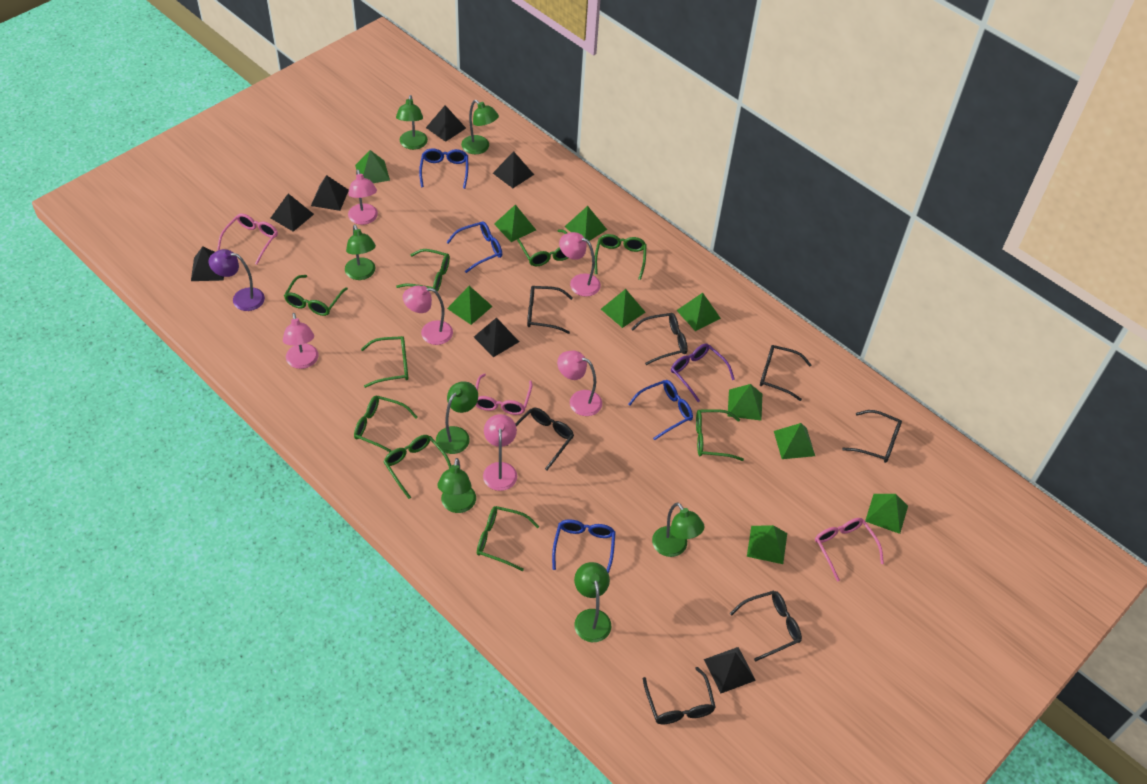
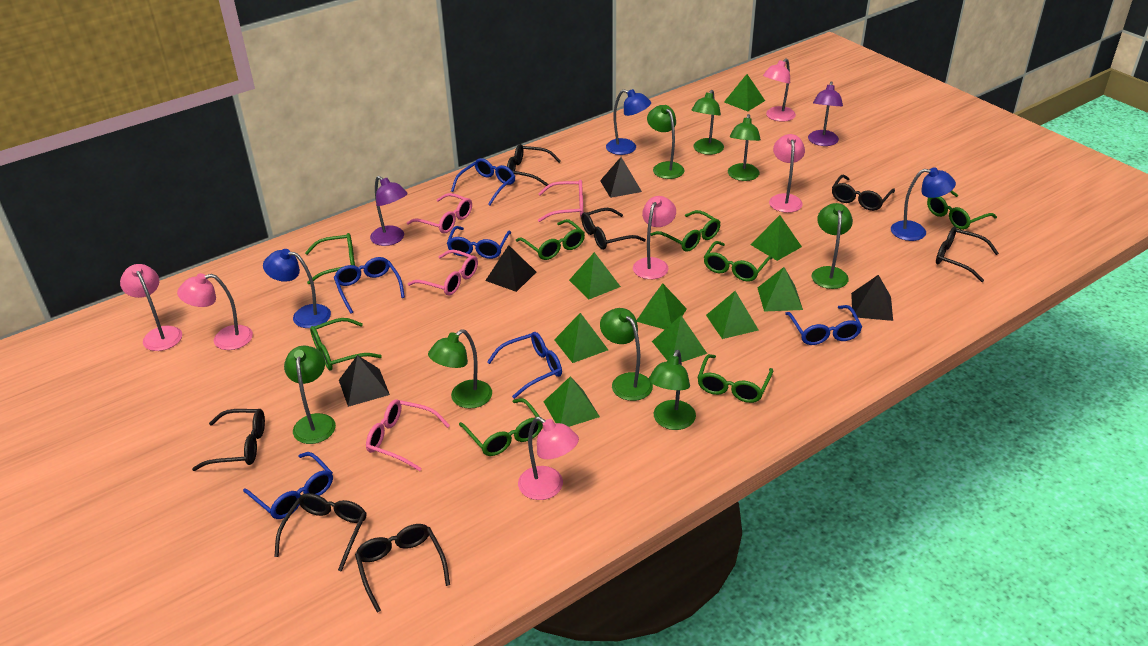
black pyramid: 7 -> 4
blue glasses: 4 -> 6
blue lamp: 0 -> 3
green glasses: 9 -> 8
green lamp: 7 -> 8
green pyramid: 10 -> 9
pink glasses: 3 -> 4
purple glasses: 1 -> 0
purple lamp: 1 -> 2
----------------------------------------
## Try it
Quote in full the listing given above; the images are to be left out.

## Answer to this task
black pyramid: 7 -> 4
blue glasses: 4 -> 6
blue lamp: 0 -> 3
green glasses: 9 -> 8
green lamp: 7 -> 8
green pyramid: 10 -> 9
pink glasses: 3 -> 4
purple glasses: 1 -> 0
purple lamp: 1 -> 2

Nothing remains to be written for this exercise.